Task details:
Everything from the line containing "white brick D3:D4" to the last line of the listing below, inclusive, is what you should output, exactly as it appears.

Provided data:
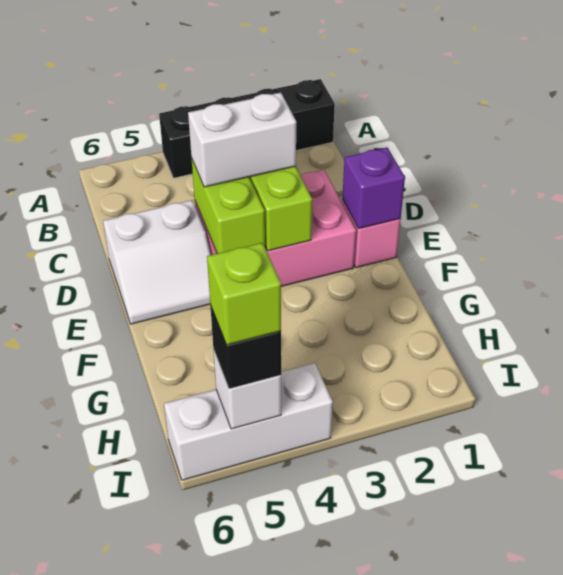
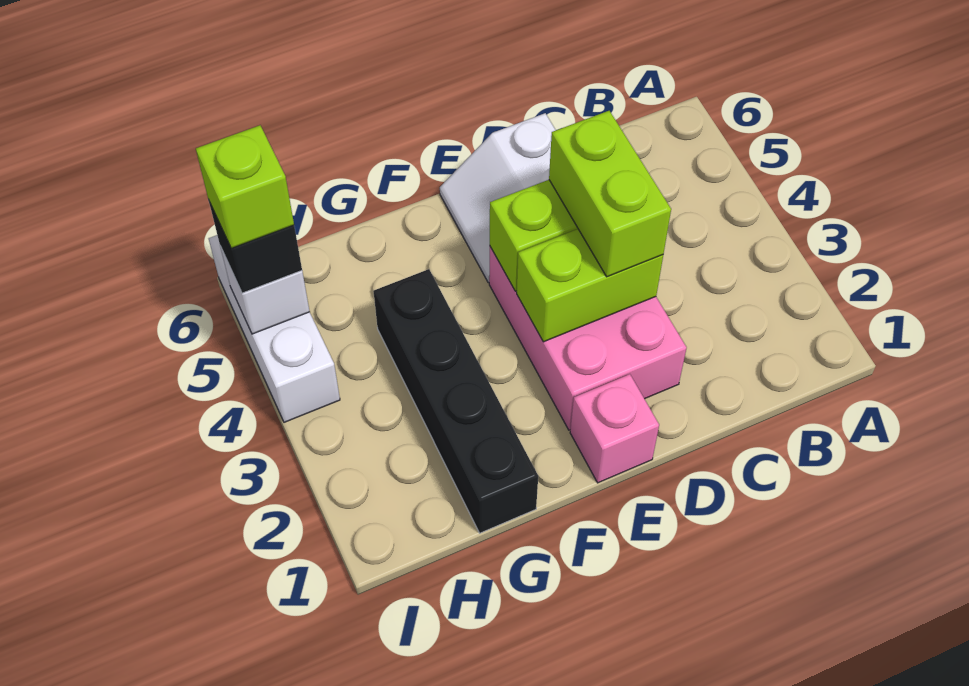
black brick A1:A4 level 1 -> black brick G1:G4 level 1
white brick D3:D4 level 3 -> lime brick D3:D4 level 3
purple brick E1 level 2 -> none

Response area:
white brick D3:D4 level 3 -> lime brick D3:D4 level 3
purple brick E1 level 2 -> none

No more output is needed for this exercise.